- **Records**
__________________________________________________
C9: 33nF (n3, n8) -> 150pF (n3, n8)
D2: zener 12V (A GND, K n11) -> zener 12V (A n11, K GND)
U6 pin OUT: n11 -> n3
__________________________________________________
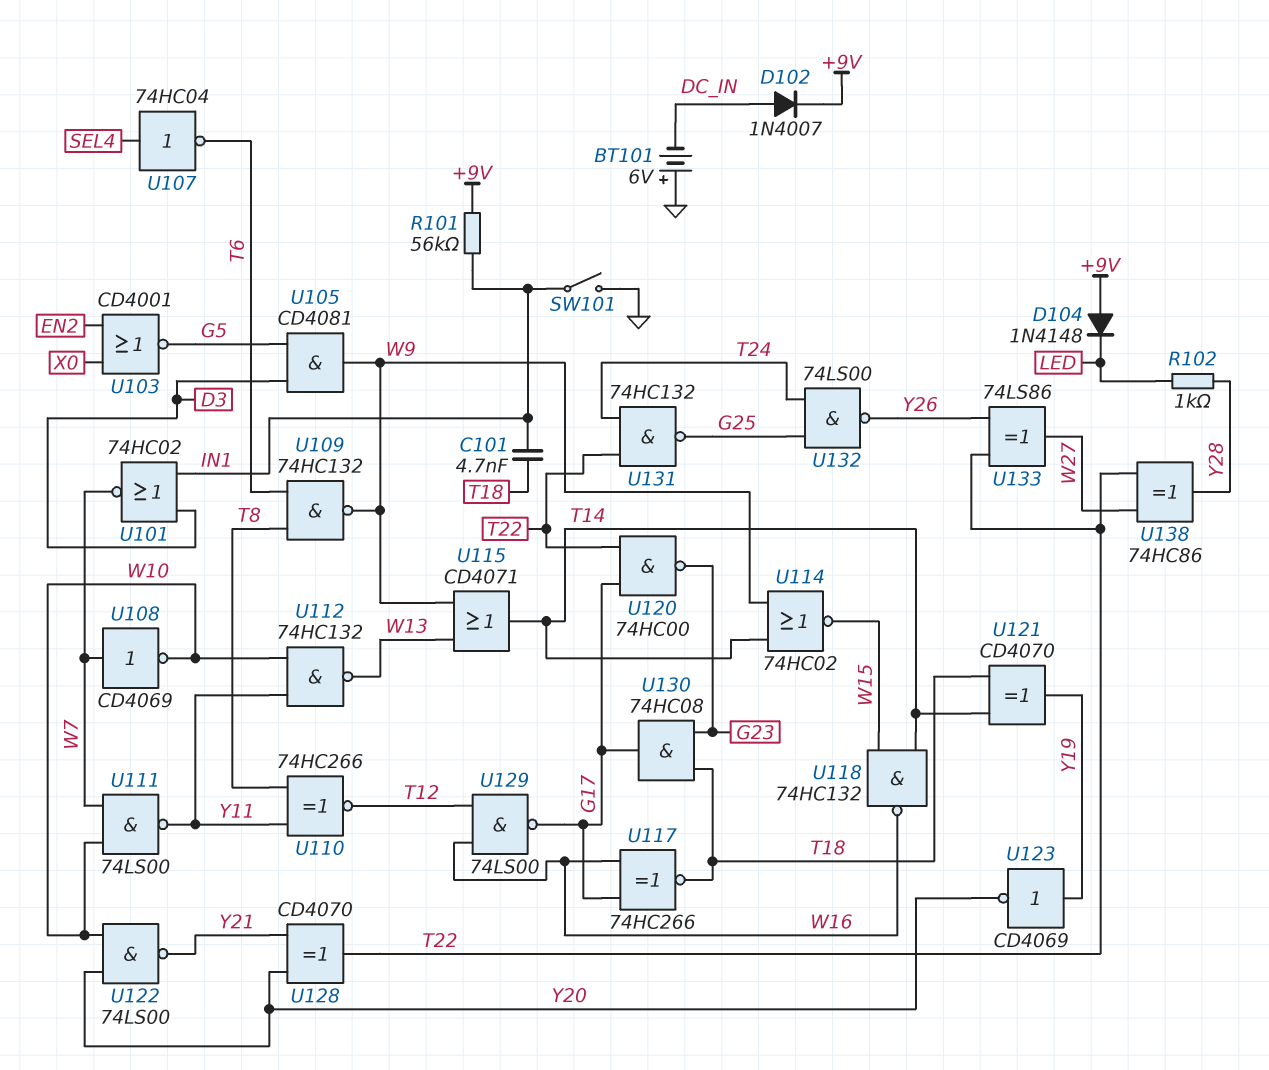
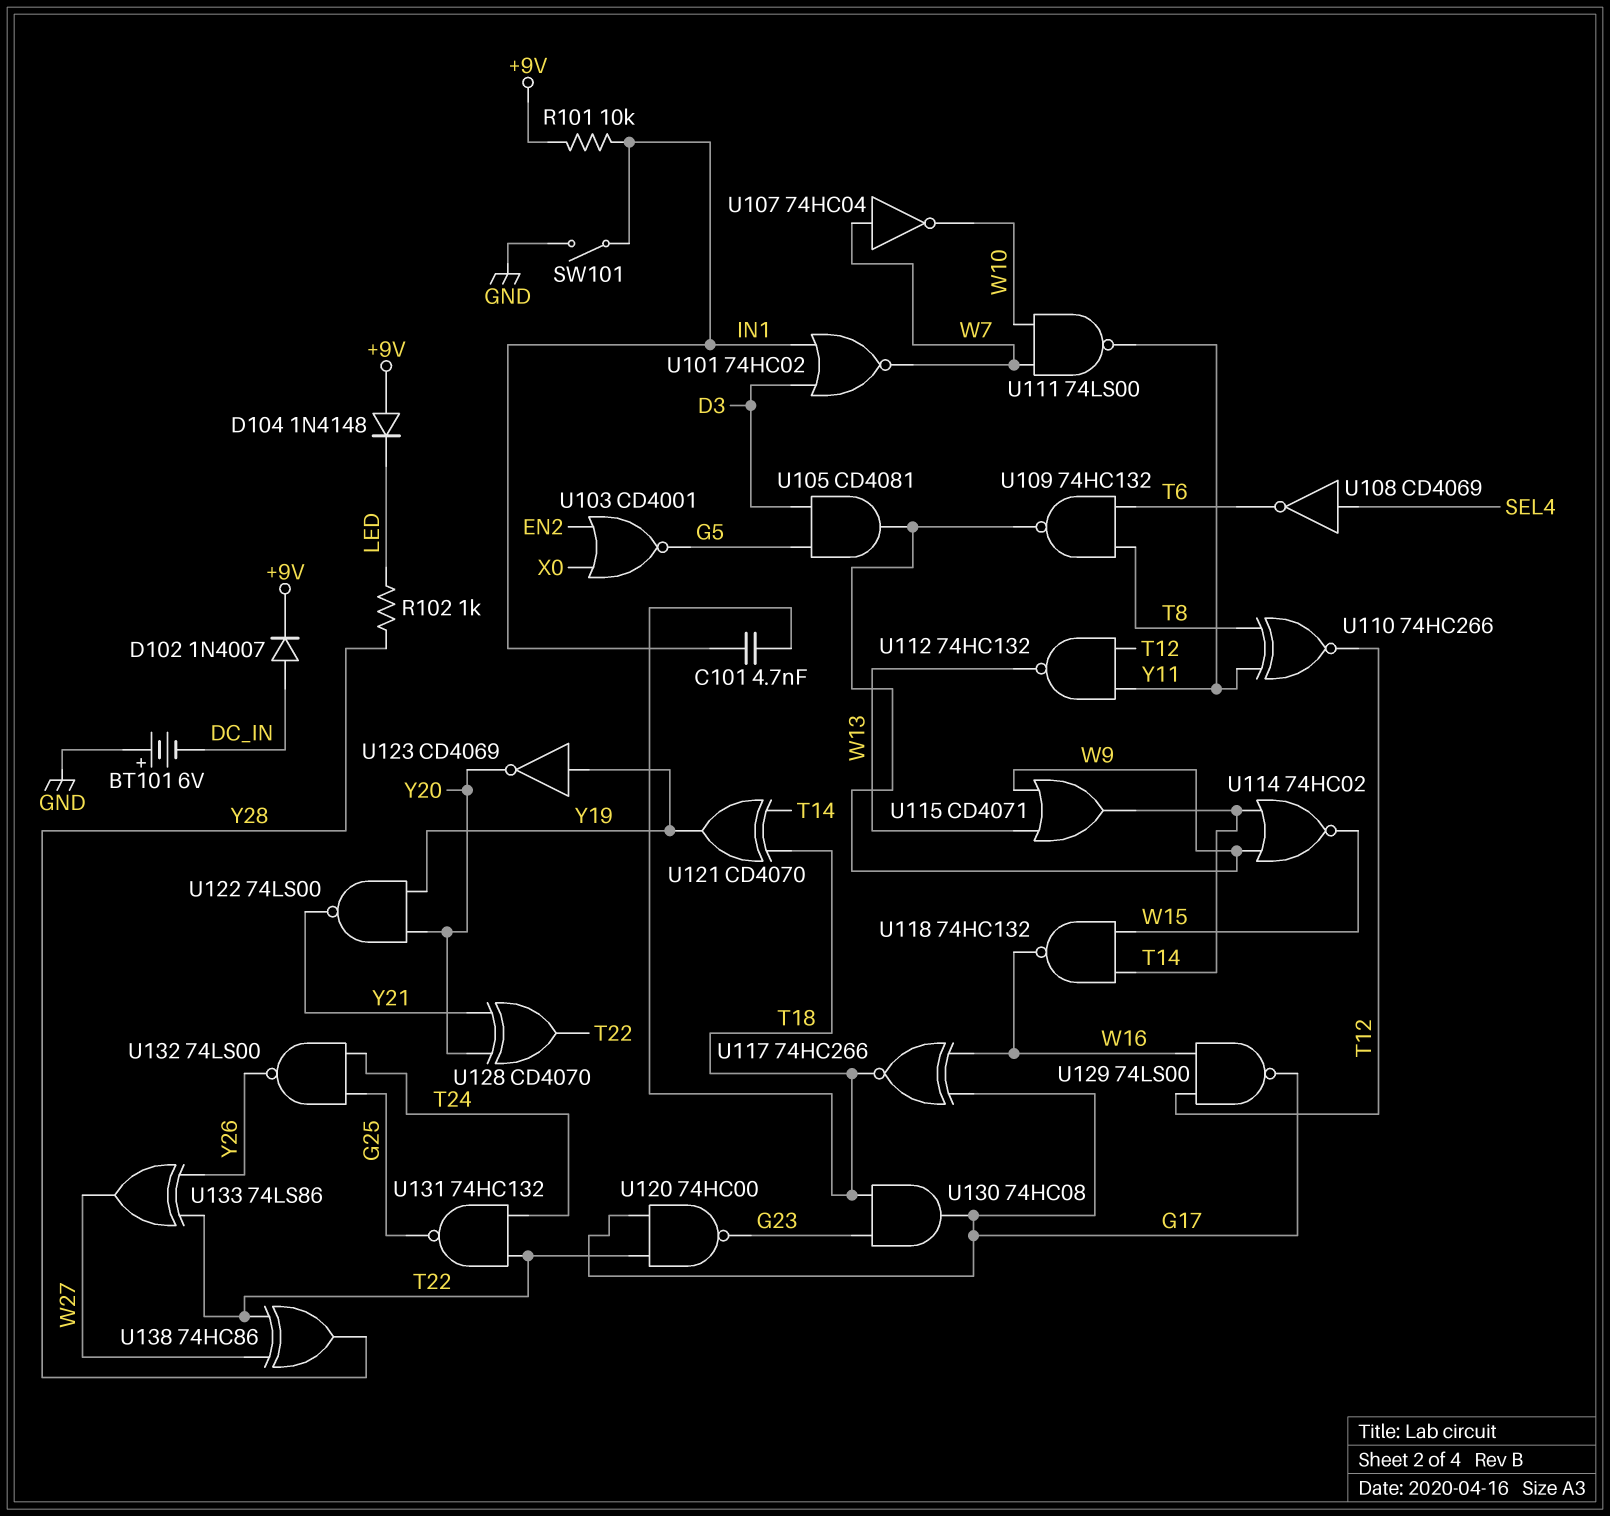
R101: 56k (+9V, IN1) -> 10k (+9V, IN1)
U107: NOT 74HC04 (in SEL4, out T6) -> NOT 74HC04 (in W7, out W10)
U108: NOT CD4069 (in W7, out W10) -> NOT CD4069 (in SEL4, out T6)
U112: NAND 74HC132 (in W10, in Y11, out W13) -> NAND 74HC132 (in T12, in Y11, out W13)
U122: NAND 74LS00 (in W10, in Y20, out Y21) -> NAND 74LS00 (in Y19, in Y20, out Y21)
__________________________________________________
- **Task details**
Among the entries above, some lines may hold the string "NAND". State how many, and give nothing but the number.

- **Exercise response**
2